**Records shown:**
○ ○ ○ ○ ○
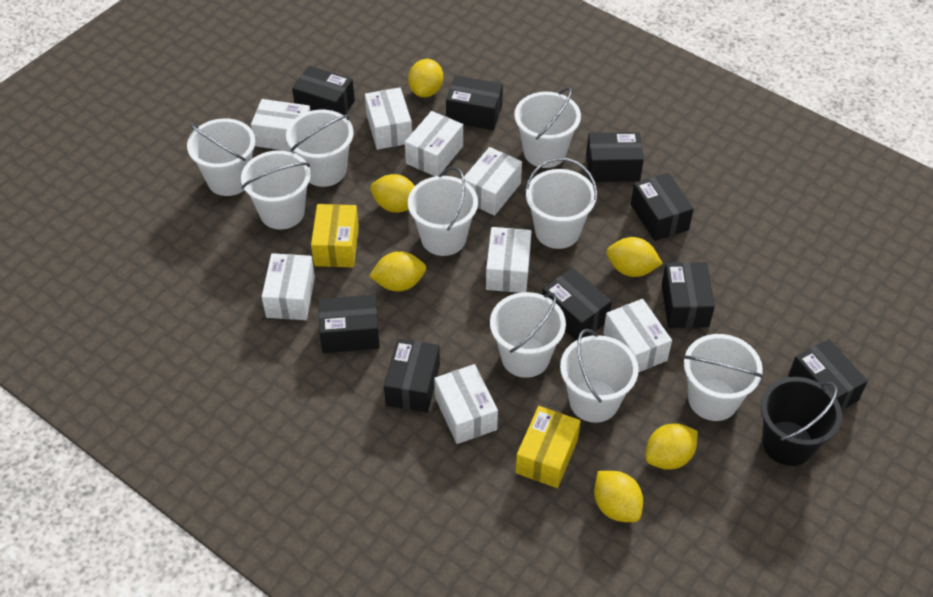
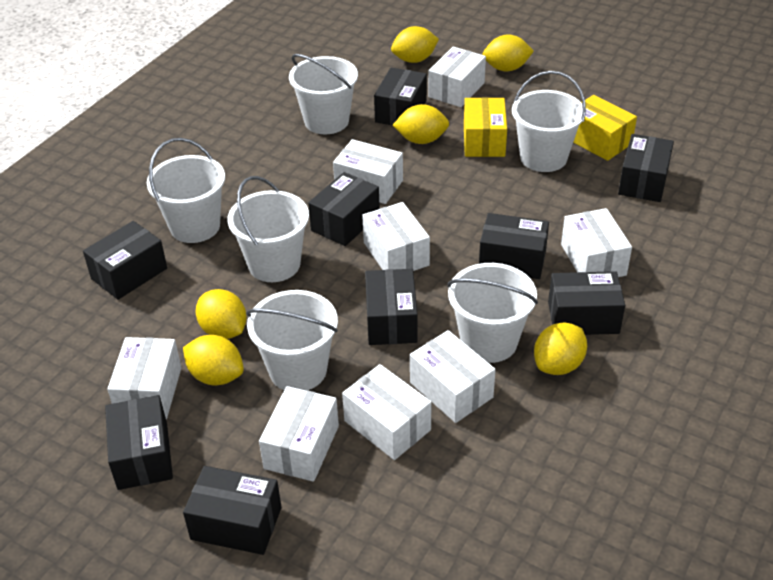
black bucket: 1 -> 0
white bucket: 9 -> 6

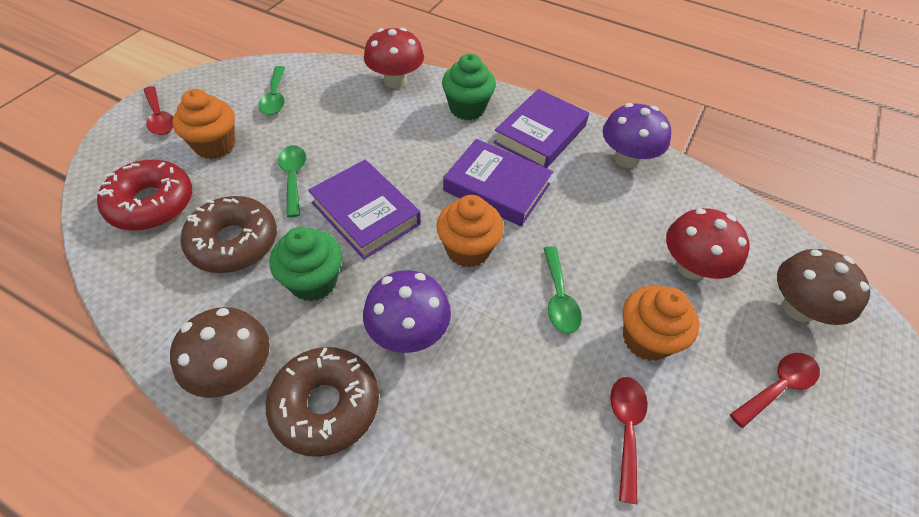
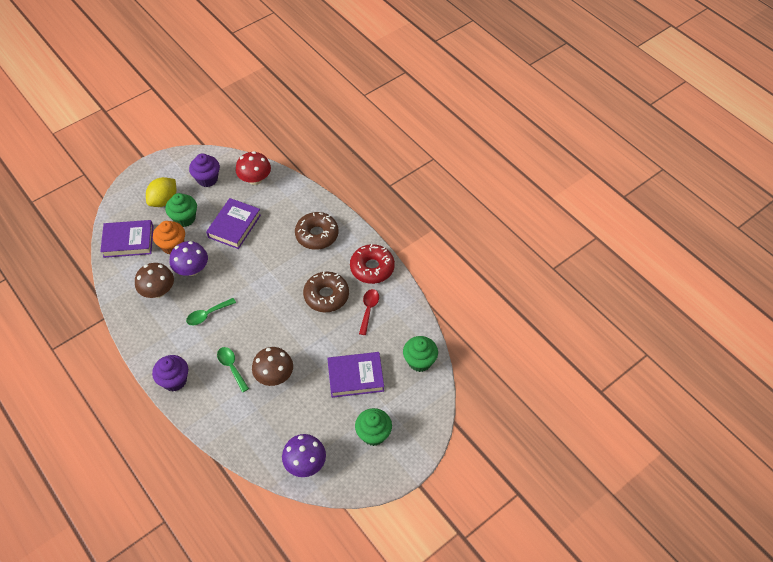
green cupcake: 2 -> 3
green spoon: 3 -> 2
orange cupcake: 3 -> 1
purple cupcake: 0 -> 2
red mushroom: 2 -> 1
red spoon: 3 -> 1
yellow lemon: 0 -> 1

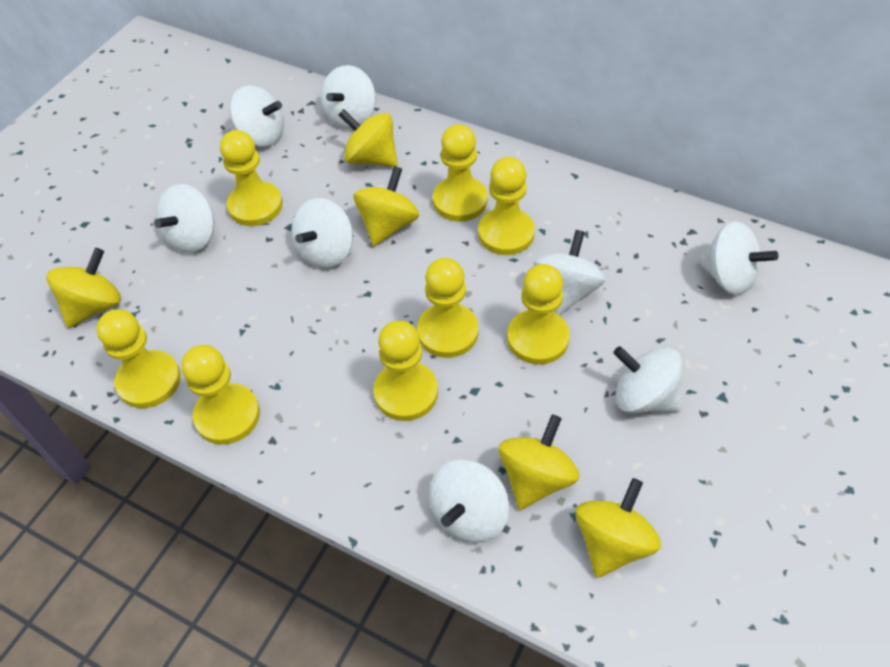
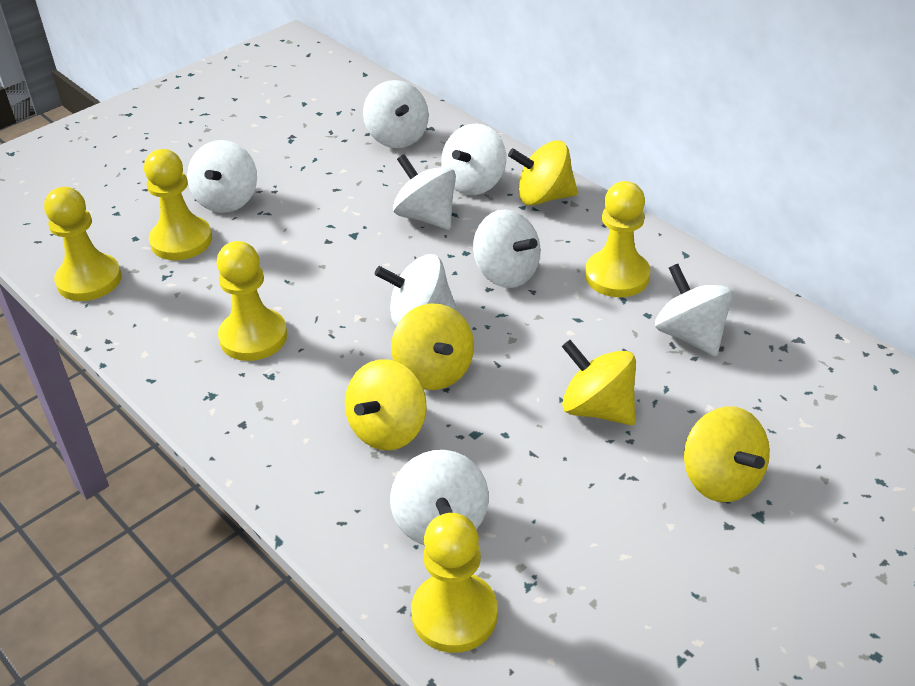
yellow pawn: 8 -> 5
○ ○ ○ ○ ○
**Problem statement:** Using the entries above, copy out all lines that contain the string "cupcake".

**Written response:**
green cupcake: 2 -> 3
orange cupcake: 3 -> 1
purple cupcake: 0 -> 2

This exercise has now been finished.